§ **Required work**:
Each line below should be set down again unchanged.

*** Records shown ***

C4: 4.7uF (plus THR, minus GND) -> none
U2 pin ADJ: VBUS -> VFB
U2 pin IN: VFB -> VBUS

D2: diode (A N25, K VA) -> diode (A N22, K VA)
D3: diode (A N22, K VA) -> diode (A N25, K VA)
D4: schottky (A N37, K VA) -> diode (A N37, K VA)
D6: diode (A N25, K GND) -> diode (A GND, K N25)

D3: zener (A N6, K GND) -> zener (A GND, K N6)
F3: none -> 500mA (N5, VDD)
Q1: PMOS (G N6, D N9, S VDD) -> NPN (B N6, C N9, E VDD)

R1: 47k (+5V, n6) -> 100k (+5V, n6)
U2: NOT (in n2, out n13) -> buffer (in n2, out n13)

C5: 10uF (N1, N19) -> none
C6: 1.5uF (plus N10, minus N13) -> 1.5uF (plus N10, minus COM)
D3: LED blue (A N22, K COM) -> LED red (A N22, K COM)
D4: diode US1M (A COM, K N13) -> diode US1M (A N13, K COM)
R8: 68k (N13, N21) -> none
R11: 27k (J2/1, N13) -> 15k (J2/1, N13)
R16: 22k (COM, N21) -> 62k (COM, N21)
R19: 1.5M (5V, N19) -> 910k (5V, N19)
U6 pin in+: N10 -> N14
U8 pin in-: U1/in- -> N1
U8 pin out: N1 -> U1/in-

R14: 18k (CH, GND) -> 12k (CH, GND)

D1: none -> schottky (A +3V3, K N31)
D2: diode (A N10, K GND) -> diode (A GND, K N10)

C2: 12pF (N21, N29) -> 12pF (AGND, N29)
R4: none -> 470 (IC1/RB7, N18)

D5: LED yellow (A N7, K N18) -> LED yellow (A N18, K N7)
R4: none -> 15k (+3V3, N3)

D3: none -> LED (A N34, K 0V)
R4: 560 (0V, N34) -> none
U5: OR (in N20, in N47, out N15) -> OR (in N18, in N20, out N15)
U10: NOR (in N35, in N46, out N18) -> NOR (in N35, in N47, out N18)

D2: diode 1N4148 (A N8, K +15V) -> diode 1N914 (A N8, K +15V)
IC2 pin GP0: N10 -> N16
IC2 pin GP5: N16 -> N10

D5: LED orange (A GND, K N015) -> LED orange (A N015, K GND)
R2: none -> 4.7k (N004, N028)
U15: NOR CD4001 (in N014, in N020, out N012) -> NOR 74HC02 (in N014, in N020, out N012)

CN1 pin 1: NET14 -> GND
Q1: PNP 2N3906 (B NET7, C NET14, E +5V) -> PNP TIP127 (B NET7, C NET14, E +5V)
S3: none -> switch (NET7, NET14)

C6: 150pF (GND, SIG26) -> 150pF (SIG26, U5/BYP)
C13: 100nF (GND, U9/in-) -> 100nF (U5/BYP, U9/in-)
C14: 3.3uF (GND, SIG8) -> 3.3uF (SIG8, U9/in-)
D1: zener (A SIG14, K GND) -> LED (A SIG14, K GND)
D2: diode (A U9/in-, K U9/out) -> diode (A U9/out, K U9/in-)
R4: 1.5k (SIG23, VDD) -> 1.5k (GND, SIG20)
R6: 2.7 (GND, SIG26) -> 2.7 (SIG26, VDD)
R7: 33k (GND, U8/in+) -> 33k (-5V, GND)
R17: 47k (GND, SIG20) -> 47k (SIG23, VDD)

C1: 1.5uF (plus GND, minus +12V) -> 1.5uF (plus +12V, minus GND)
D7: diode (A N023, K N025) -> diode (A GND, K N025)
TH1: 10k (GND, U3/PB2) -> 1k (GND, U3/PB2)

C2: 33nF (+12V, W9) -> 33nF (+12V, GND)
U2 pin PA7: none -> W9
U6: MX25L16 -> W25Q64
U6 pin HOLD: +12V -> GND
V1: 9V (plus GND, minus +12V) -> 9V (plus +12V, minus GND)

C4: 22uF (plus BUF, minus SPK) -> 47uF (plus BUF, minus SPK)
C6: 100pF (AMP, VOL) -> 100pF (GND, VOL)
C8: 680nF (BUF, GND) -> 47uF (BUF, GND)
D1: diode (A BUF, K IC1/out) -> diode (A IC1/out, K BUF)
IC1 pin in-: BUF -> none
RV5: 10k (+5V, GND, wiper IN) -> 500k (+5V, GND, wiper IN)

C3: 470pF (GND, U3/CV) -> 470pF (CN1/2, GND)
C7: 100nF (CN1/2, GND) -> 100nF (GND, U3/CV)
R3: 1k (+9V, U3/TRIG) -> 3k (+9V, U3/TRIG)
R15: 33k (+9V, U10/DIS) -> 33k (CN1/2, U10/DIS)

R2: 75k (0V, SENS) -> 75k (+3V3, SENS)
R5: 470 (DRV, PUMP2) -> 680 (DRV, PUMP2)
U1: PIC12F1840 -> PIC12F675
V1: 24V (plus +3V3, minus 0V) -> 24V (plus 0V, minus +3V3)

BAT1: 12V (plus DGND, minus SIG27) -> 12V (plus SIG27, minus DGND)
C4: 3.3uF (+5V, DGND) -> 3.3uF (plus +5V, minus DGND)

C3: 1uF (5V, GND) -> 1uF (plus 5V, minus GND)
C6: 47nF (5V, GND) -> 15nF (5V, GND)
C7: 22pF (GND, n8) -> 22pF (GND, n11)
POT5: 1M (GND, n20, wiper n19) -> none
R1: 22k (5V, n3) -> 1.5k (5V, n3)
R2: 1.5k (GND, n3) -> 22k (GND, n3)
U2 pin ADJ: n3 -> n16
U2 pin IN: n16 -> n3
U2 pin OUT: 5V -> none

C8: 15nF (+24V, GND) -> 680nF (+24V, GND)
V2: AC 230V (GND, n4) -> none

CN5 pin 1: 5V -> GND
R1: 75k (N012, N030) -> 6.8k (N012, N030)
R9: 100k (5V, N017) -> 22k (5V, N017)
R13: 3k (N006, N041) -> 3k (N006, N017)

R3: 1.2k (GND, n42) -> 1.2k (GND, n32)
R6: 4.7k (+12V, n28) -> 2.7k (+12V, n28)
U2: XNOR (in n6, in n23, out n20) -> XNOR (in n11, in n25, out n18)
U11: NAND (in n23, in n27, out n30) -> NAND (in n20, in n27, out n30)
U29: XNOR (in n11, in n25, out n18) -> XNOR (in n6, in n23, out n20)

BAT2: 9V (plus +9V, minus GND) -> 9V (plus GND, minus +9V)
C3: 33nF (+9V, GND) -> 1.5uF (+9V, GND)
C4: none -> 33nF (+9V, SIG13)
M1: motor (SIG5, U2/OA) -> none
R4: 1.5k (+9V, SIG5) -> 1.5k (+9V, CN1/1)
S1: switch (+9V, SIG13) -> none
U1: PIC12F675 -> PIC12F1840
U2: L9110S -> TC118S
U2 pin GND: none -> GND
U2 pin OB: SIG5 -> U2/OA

*** End of Records shown ***

§ **Answer space**:
C4: 4.7uF (plus THR, minus GND) -> none
U2 pin ADJ: VBUS -> VFB
U2 pin IN: VFB -> VBUS

D2: diode (A N25, K VA) -> diode (A N22, K VA)
D3: diode (A N22, K VA) -> diode (A N25, K VA)
D4: schottky (A N37, K VA) -> diode (A N37, K VA)
D6: diode (A N25, K GND) -> diode (A GND, K N25)

D3: zener (A N6, K GND) -> zener (A GND, K N6)
F3: none -> 500mA (N5, VDD)
Q1: PMOS (G N6, D N9, S VDD) -> NPN (B N6, C N9, E VDD)

R1: 47k (+5V, n6) -> 100k (+5V, n6)
U2: NOT (in n2, out n13) -> buffer (in n2, out n13)

C5: 10uF (N1, N19) -> none
C6: 1.5uF (plus N10, minus N13) -> 1.5uF (plus N10, minus COM)
D3: LED blue (A N22, K COM) -> LED red (A N22, K COM)
D4: diode US1M (A COM, K N13) -> diode US1M (A N13, K COM)
R8: 68k (N13, N21) -> none
R11: 27k (J2/1, N13) -> 15k (J2/1, N13)
R16: 22k (COM, N21) -> 62k (COM, N21)
R19: 1.5M (5V, N19) -> 910k (5V, N19)
U6 pin in+: N10 -> N14
U8 pin in-: U1/in- -> N1
U8 pin out: N1 -> U1/in-

R14: 18k (CH, GND) -> 12k (CH, GND)

D1: none -> schottky (A +3V3, K N31)
D2: diode (A N10, K GND) -> diode (A GND, K N10)

C2: 12pF (N21, N29) -> 12pF (AGND, N29)
R4: none -> 470 (IC1/RB7, N18)

D5: LED yellow (A N7, K N18) -> LED yellow (A N18, K N7)
R4: none -> 15k (+3V3, N3)

D3: none -> LED (A N34, K 0V)
R4: 560 (0V, N34) -> none
U5: OR (in N20, in N47, out N15) -> OR (in N18, in N20, out N15)
U10: NOR (in N35, in N46, out N18) -> NOR (in N35, in N47, out N18)

D2: diode 1N4148 (A N8, K +15V) -> diode 1N914 (A N8, K +15V)
IC2 pin GP0: N10 -> N16
IC2 pin GP5: N16 -> N10

D5: LED orange (A GND, K N015) -> LED orange (A N015, K GND)
R2: none -> 4.7k (N004, N028)
U15: NOR CD4001 (in N014, in N020, out N012) -> NOR 74HC02 (in N014, in N020, out N012)

CN1 pin 1: NET14 -> GND
Q1: PNP 2N3906 (B NET7, C NET14, E +5V) -> PNP TIP127 (B NET7, C NET14, E +5V)
S3: none -> switch (NET7, NET14)

C6: 150pF (GND, SIG26) -> 150pF (SIG26, U5/BYP)
C13: 100nF (GND, U9/in-) -> 100nF (U5/BYP, U9/in-)
C14: 3.3uF (GND, SIG8) -> 3.3uF (SIG8, U9/in-)
D1: zener (A SIG14, K GND) -> LED (A SIG14, K GND)
D2: diode (A U9/in-, K U9/out) -> diode (A U9/out, K U9/in-)
R4: 1.5k (SIG23, VDD) -> 1.5k (GND, SIG20)
R6: 2.7 (GND, SIG26) -> 2.7 (SIG26, VDD)
R7: 33k (GND, U8/in+) -> 33k (-5V, GND)
R17: 47k (GND, SIG20) -> 47k (SIG23, VDD)

C1: 1.5uF (plus GND, minus +12V) -> 1.5uF (plus +12V, minus GND)
D7: diode (A N023, K N025) -> diode (A GND, K N025)
TH1: 10k (GND, U3/PB2) -> 1k (GND, U3/PB2)

C2: 33nF (+12V, W9) -> 33nF (+12V, GND)
U2 pin PA7: none -> W9
U6: MX25L16 -> W25Q64
U6 pin HOLD: +12V -> GND
V1: 9V (plus GND, minus +12V) -> 9V (plus +12V, minus GND)

C4: 22uF (plus BUF, minus SPK) -> 47uF (plus BUF, minus SPK)
C6: 100pF (AMP, VOL) -> 100pF (GND, VOL)
C8: 680nF (BUF, GND) -> 47uF (BUF, GND)
D1: diode (A BUF, K IC1/out) -> diode (A IC1/out, K BUF)
IC1 pin in-: BUF -> none
RV5: 10k (+5V, GND, wiper IN) -> 500k (+5V, GND, wiper IN)

C3: 470pF (GND, U3/CV) -> 470pF (CN1/2, GND)
C7: 100nF (CN1/2, GND) -> 100nF (GND, U3/CV)
R3: 1k (+9V, U3/TRIG) -> 3k (+9V, U3/TRIG)
R15: 33k (+9V, U10/DIS) -> 33k (CN1/2, U10/DIS)

R2: 75k (0V, SENS) -> 75k (+3V3, SENS)
R5: 470 (DRV, PUMP2) -> 680 (DRV, PUMP2)
U1: PIC12F1840 -> PIC12F675
V1: 24V (plus +3V3, minus 0V) -> 24V (plus 0V, minus +3V3)

BAT1: 12V (plus DGND, minus SIG27) -> 12V (plus SIG27, minus DGND)
C4: 3.3uF (+5V, DGND) -> 3.3uF (plus +5V, minus DGND)

C3: 1uF (5V, GND) -> 1uF (plus 5V, minus GND)
C6: 47nF (5V, GND) -> 15nF (5V, GND)
C7: 22pF (GND, n8) -> 22pF (GND, n11)
POT5: 1M (GND, n20, wiper n19) -> none
R1: 22k (5V, n3) -> 1.5k (5V, n3)
R2: 1.5k (GND, n3) -> 22k (GND, n3)
U2 pin ADJ: n3 -> n16
U2 pin IN: n16 -> n3
U2 pin OUT: 5V -> none

C8: 15nF (+24V, GND) -> 680nF (+24V, GND)
V2: AC 230V (GND, n4) -> none

CN5 pin 1: 5V -> GND
R1: 75k (N012, N030) -> 6.8k (N012, N030)
R9: 100k (5V, N017) -> 22k (5V, N017)
R13: 3k (N006, N041) -> 3k (N006, N017)

R3: 1.2k (GND, n42) -> 1.2k (GND, n32)
R6: 4.7k (+12V, n28) -> 2.7k (+12V, n28)
U2: XNOR (in n6, in n23, out n20) -> XNOR (in n11, in n25, out n18)
U11: NAND (in n23, in n27, out n30) -> NAND (in n20, in n27, out n30)
U29: XNOR (in n11, in n25, out n18) -> XNOR (in n6, in n23, out n20)

BAT2: 9V (plus +9V, minus GND) -> 9V (plus GND, minus +9V)
C3: 33nF (+9V, GND) -> 1.5uF (+9V, GND)
C4: none -> 33nF (+9V, SIG13)
M1: motor (SIG5, U2/OA) -> none
R4: 1.5k (+9V, SIG5) -> 1.5k (+9V, CN1/1)
S1: switch (+9V, SIG13) -> none
U1: PIC12F675 -> PIC12F1840
U2: L9110S -> TC118S
U2 pin GND: none -> GND
U2 pin OB: SIG5 -> U2/OA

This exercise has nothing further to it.